How to complete this task => In full and without error, repeat the entries below.

Available data =>
────

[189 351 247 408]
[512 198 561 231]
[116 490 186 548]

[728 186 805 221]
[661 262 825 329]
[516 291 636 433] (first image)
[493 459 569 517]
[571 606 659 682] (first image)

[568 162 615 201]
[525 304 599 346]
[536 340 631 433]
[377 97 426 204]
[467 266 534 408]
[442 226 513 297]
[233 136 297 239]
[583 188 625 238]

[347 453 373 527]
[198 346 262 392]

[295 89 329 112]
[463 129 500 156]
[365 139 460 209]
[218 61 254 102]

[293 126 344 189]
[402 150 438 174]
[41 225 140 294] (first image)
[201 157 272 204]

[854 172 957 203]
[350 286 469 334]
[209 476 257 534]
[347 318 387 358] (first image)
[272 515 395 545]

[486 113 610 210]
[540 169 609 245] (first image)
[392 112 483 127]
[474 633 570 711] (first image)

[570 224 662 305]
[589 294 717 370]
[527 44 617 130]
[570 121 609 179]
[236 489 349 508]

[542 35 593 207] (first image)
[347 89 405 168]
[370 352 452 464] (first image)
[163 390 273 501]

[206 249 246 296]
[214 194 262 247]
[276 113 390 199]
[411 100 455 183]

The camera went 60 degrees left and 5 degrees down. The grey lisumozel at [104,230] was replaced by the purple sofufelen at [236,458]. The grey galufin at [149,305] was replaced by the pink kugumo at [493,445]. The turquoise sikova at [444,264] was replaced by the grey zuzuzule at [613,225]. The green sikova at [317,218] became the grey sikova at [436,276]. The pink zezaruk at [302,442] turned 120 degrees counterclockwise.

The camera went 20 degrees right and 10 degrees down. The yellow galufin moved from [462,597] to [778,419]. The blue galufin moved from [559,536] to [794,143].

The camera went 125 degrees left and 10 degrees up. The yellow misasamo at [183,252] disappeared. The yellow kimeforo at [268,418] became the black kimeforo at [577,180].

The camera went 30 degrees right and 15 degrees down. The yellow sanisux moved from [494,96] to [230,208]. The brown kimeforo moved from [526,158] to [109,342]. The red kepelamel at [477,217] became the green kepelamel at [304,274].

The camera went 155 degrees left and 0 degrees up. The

────

Result of this task =>
[189 351 247 408]
[512 198 561 231]
[116 490 186 548]

[728 186 805 221]
[661 262 825 329]
[516 291 636 433] (first image)
[493 459 569 517]
[571 606 659 682] (first image)

[568 162 615 201]
[525 304 599 346]
[536 340 631 433]
[377 97 426 204]
[467 266 534 408]
[442 226 513 297]
[233 136 297 239]
[583 188 625 238]

[347 453 373 527]
[198 346 262 392]

[295 89 329 112]
[463 129 500 156]
[365 139 460 209]
[218 61 254 102]

[293 126 344 189]
[402 150 438 174]
[41 225 140 294] (first image)
[201 157 272 204]

[854 172 957 203]
[350 286 469 334]
[209 476 257 534]
[347 318 387 358] (first image)
[272 515 395 545]

[486 113 610 210]
[540 169 609 245] (first image)
[392 112 483 127]
[474 633 570 711] (first image)

[570 224 662 305]
[589 294 717 370]
[527 44 617 130]
[570 121 609 179]
[236 489 349 508]

[542 35 593 207] (first image)
[347 89 405 168]
[370 352 452 464] (first image)
[163 390 273 501]

[206 249 246 296]
[214 194 262 247]
[276 113 390 199]
[411 100 455 183]

The camera went 60 degrees left and 5 degrees down. The grey lisumozel at [104,230] was replaced by the purple sofufelen at [236,458]. The grey galufin at [149,305] was replaced by the pink kugumo at [493,445]. The turquoise sikova at [444,264] was replaced by the grey zuzuzule at [613,225]. The green sikova at [317,218] became the grey sikova at [436,276]. The pink zezaruk at [302,442] turned 120 degrees counterclockwise.

The camera went 20 degrees right and 10 degrees down. The yellow galufin moved from [462,597] to [778,419]. The blue galufin moved from [559,536] to [794,143].

The camera went 125 degrees left and 10 degrees up. The yellow misasamo at [183,252] disappeared. The yellow kimeforo at [268,418] became the black kimeforo at [577,180].

The camera went 30 degrees right and 15 degrees down. The yellow sanisux moved from [494,96] to [230,208]. The brown kimeforo moved from [526,158] to [109,342]. The red kepelamel at [477,217] became the green kepelamel at [304,274].

The camera went 155 degrees left and 0 degrees up. The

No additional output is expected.